Beginning with the line that contains "brown semicircle: rotated", copy each subsequent line of the data below through the last one, including both ends but not the pictures.
-------- Entries shown
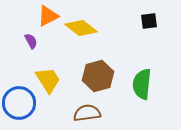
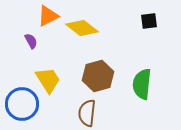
yellow diamond: moved 1 px right
blue circle: moved 3 px right, 1 px down
brown semicircle: rotated 76 degrees counterclockwise
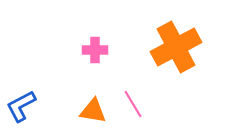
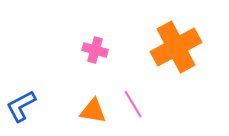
pink cross: rotated 15 degrees clockwise
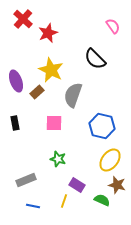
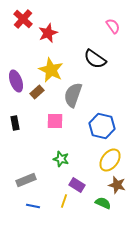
black semicircle: rotated 10 degrees counterclockwise
pink square: moved 1 px right, 2 px up
green star: moved 3 px right
green semicircle: moved 1 px right, 3 px down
----------------
* Final answer *
brown semicircle: rotated 76 degrees counterclockwise
pink cross: rotated 15 degrees clockwise
black semicircle: rotated 10 degrees counterclockwise
pink square: moved 1 px right, 2 px up
green star: moved 3 px right
green semicircle: moved 1 px right, 3 px down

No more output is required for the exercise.